(Beginning of Data in this exercise)

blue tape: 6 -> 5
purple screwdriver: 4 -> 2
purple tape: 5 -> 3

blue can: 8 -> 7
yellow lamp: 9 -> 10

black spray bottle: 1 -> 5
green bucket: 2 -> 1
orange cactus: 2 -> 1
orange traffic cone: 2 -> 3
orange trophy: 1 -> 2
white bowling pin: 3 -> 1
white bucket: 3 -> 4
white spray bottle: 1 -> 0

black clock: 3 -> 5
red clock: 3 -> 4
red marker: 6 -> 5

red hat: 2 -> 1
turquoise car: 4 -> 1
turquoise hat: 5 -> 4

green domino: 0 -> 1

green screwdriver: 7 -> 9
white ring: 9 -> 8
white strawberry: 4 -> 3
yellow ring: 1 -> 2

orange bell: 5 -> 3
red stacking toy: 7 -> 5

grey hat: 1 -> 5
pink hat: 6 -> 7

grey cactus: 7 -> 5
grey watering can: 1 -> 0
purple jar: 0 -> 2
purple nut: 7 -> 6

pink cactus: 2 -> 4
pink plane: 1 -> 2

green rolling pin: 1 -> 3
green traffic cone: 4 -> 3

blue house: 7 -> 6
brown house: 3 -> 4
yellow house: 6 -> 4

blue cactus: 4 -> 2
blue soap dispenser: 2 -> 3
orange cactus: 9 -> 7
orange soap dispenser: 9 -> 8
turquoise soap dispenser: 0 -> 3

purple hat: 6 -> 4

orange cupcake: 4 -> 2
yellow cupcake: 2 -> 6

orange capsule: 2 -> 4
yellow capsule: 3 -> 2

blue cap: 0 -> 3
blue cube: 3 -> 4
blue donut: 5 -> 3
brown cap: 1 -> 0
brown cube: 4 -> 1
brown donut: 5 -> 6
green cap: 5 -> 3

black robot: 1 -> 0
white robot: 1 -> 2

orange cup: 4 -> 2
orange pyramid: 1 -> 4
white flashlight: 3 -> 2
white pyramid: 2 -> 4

(End of Data in this exercise)

» **Your assignment**: Word for word, write out every line of the listing.

» **Reply**:
blue tape: 6 -> 5
purple screwdriver: 4 -> 2
purple tape: 5 -> 3

blue can: 8 -> 7
yellow lamp: 9 -> 10

black spray bottle: 1 -> 5
green bucket: 2 -> 1
orange cactus: 2 -> 1
orange traffic cone: 2 -> 3
orange trophy: 1 -> 2
white bowling pin: 3 -> 1
white bucket: 3 -> 4
white spray bottle: 1 -> 0

black clock: 3 -> 5
red clock: 3 -> 4
red marker: 6 -> 5

red hat: 2 -> 1
turquoise car: 4 -> 1
turquoise hat: 5 -> 4

green domino: 0 -> 1

green screwdriver: 7 -> 9
white ring: 9 -> 8
white strawberry: 4 -> 3
yellow ring: 1 -> 2

orange bell: 5 -> 3
red stacking toy: 7 -> 5

grey hat: 1 -> 5
pink hat: 6 -> 7

grey cactus: 7 -> 5
grey watering can: 1 -> 0
purple jar: 0 -> 2
purple nut: 7 -> 6

pink cactus: 2 -> 4
pink plane: 1 -> 2

green rolling pin: 1 -> 3
green traffic cone: 4 -> 3

blue house: 7 -> 6
brown house: 3 -> 4
yellow house: 6 -> 4

blue cactus: 4 -> 2
blue soap dispenser: 2 -> 3
orange cactus: 9 -> 7
orange soap dispenser: 9 -> 8
turquoise soap dispenser: 0 -> 3

purple hat: 6 -> 4

orange cupcake: 4 -> 2
yellow cupcake: 2 -> 6

orange capsule: 2 -> 4
yellow capsule: 3 -> 2

blue cap: 0 -> 3
blue cube: 3 -> 4
blue donut: 5 -> 3
brown cap: 1 -> 0
brown cube: 4 -> 1
brown donut: 5 -> 6
green cap: 5 -> 3

black robot: 1 -> 0
white robot: 1 -> 2

orange cup: 4 -> 2
orange pyramid: 1 -> 4
white flashlight: 3 -> 2
white pyramid: 2 -> 4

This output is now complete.